**Task details**. Whenever the word "degrees" turns up in a line of the data below, copy that line.

**Information provided**.

== == ==

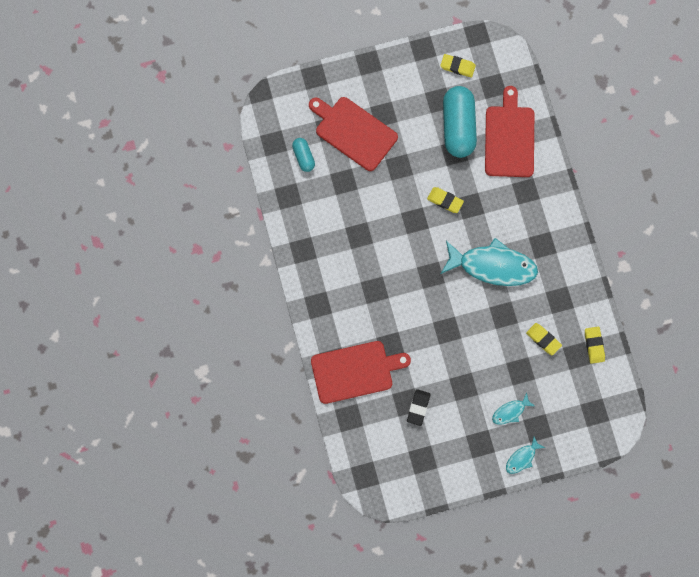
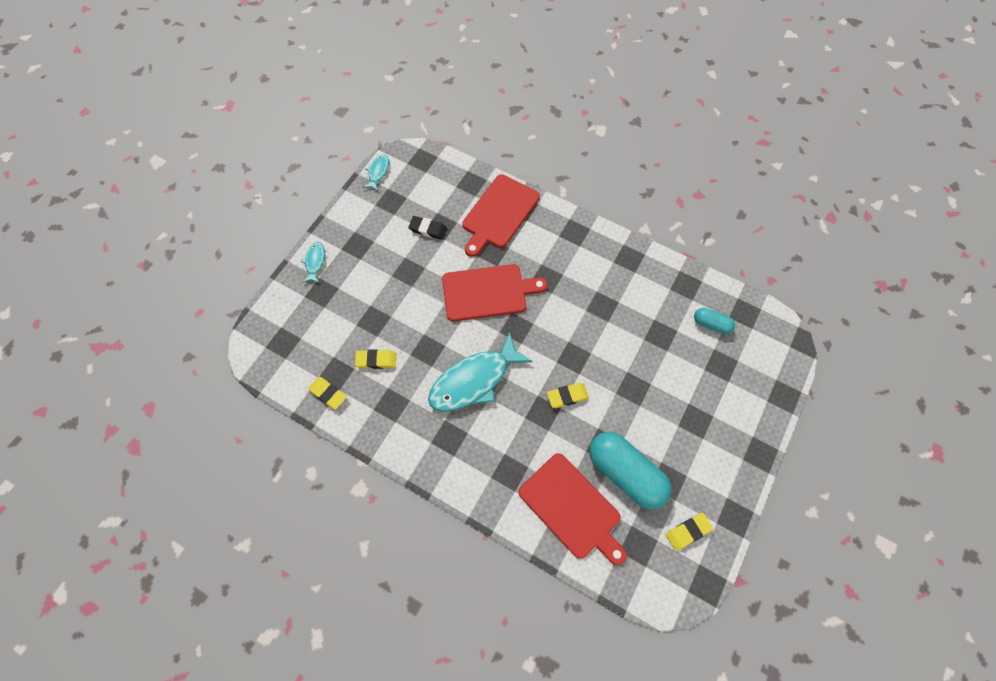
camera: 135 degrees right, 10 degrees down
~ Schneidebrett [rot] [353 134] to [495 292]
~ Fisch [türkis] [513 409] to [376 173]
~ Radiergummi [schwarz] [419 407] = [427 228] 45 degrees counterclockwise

== == ==

**Written solution**.
camera: 135 degrees right, 10 degrees down
~ Radiergummi [schwarz] [419 407] = [427 228] 45 degrees counterclockwise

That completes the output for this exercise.